=== EXERCISE ===
From the first line to the last, copy the data exactly and drop the pictures.

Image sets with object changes
- - -

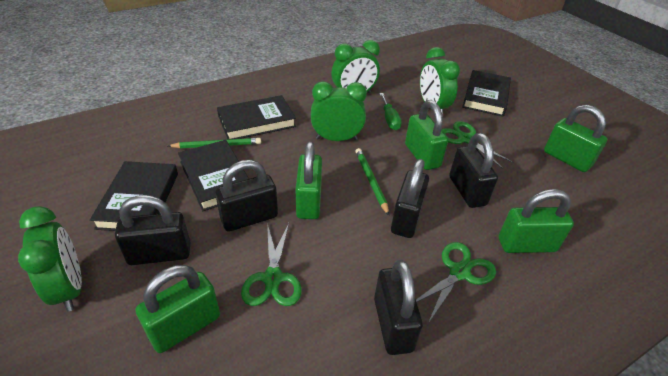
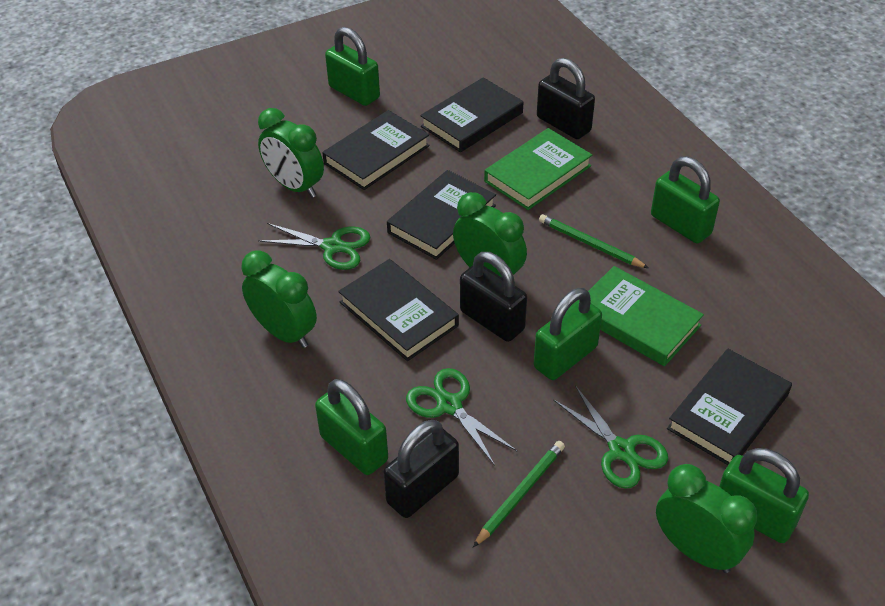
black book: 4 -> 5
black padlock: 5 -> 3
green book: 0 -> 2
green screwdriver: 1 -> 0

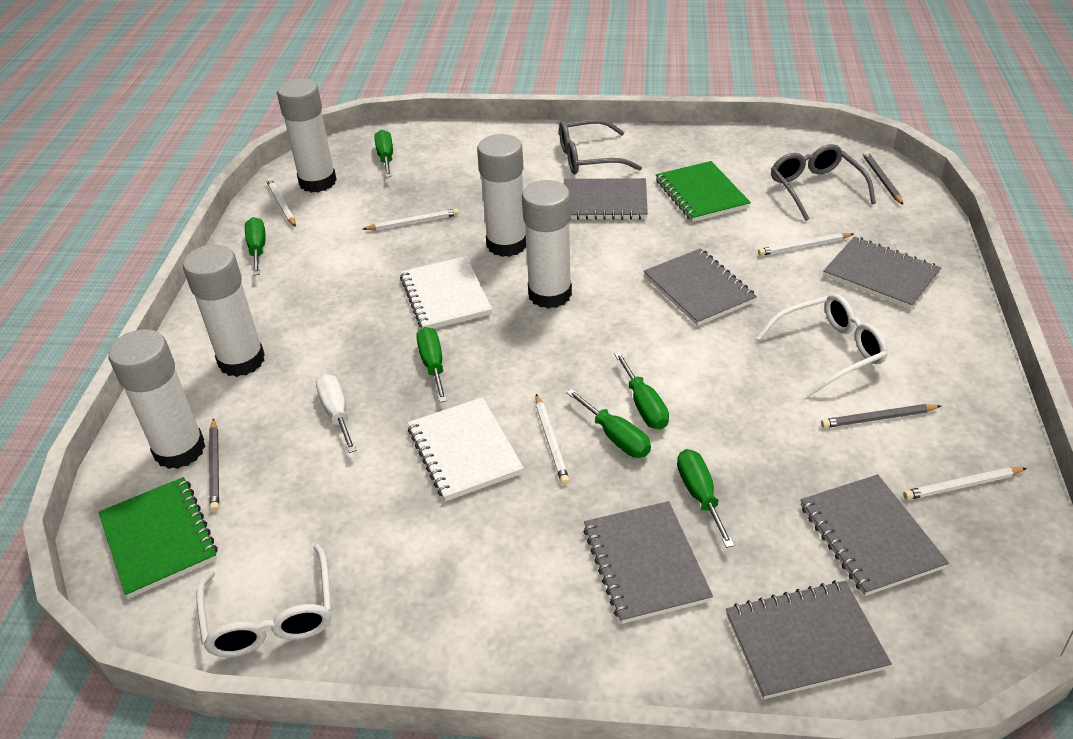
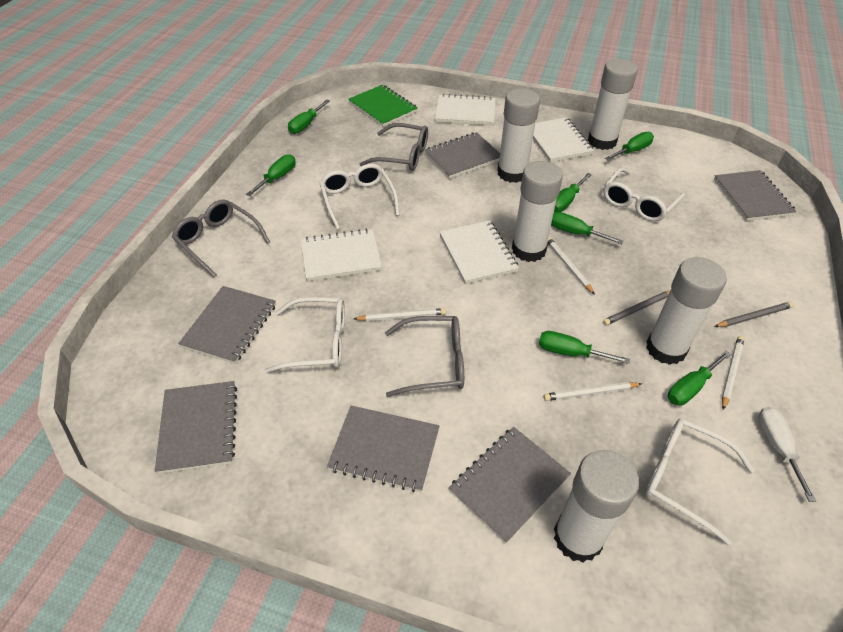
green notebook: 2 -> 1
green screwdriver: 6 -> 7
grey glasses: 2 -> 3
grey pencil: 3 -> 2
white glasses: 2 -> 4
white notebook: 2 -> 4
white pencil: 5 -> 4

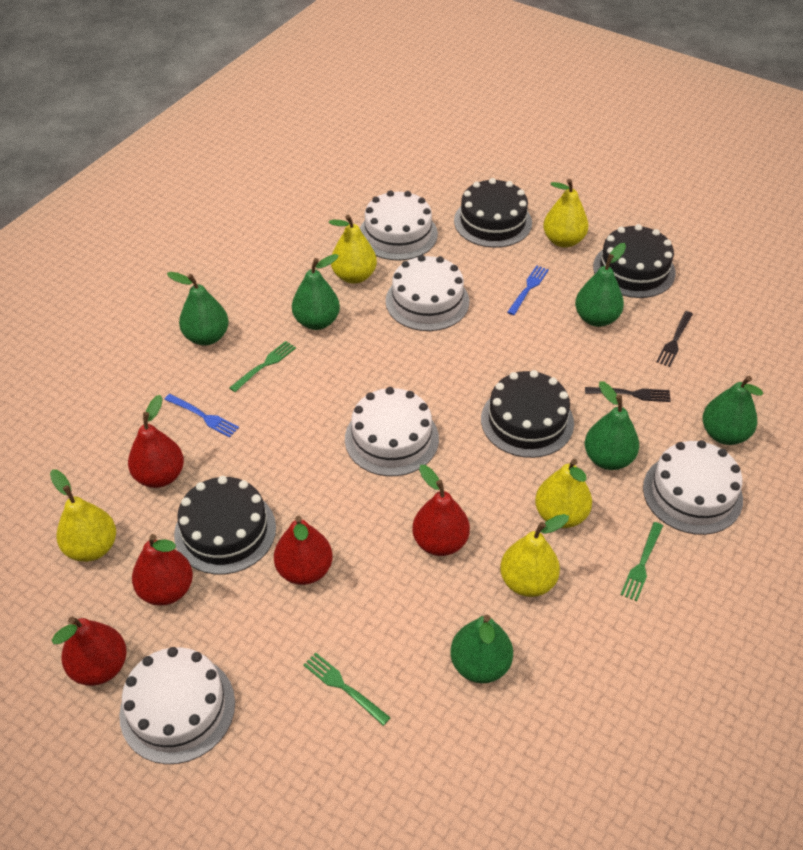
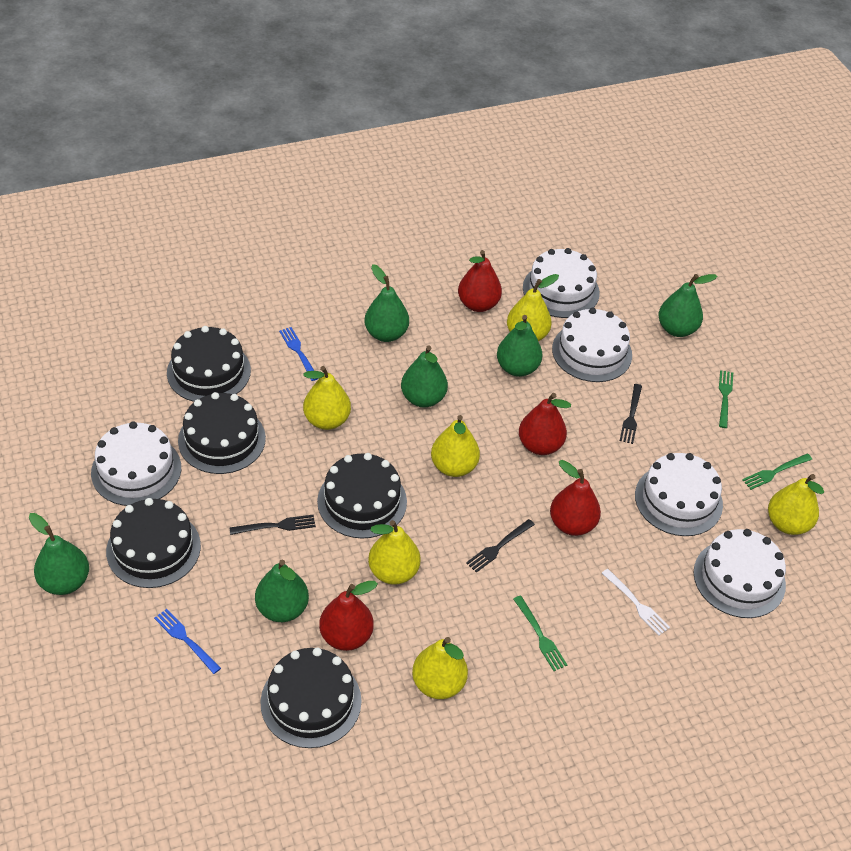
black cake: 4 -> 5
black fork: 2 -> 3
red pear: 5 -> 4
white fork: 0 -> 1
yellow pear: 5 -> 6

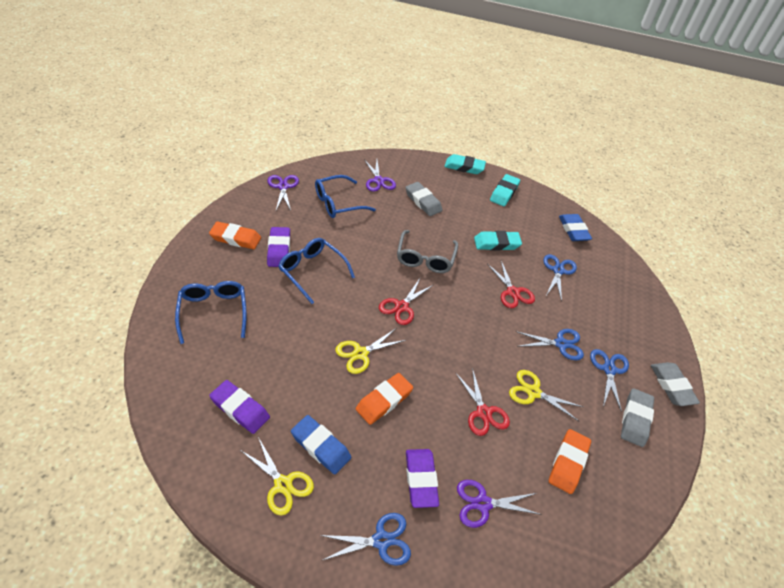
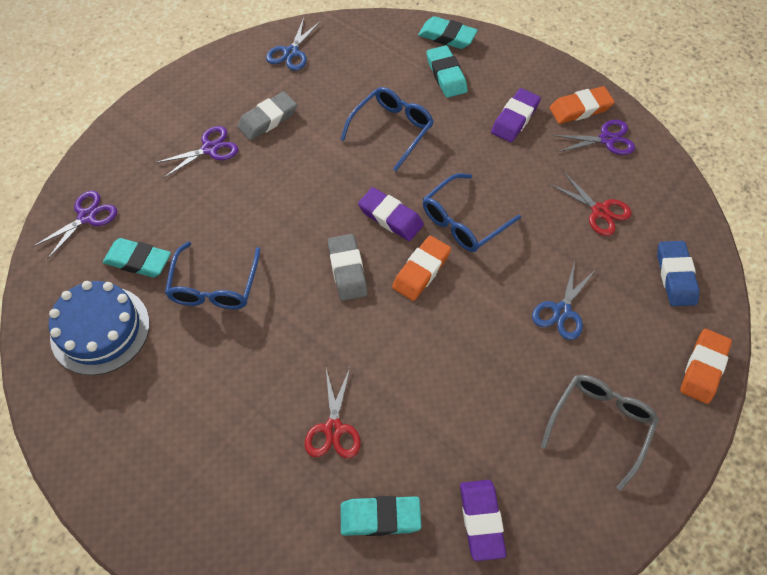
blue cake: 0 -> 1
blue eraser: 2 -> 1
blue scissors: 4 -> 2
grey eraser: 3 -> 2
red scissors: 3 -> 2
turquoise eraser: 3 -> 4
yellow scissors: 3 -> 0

- - -

=== SOLUTION TO THE EXERCISE ===
black book: 4 -> 5
black padlock: 5 -> 3
green book: 0 -> 2
green screwdriver: 1 -> 0

green notebook: 2 -> 1
green screwdriver: 6 -> 7
grey glasses: 2 -> 3
grey pencil: 3 -> 2
white glasses: 2 -> 4
white notebook: 2 -> 4
white pencil: 5 -> 4

black cake: 4 -> 5
black fork: 2 -> 3
red pear: 5 -> 4
white fork: 0 -> 1
yellow pear: 5 -> 6

blue cake: 0 -> 1
blue eraser: 2 -> 1
blue scissors: 4 -> 2
grey eraser: 3 -> 2
red scissors: 3 -> 2
turquoise eraser: 3 -> 4
yellow scissors: 3 -> 0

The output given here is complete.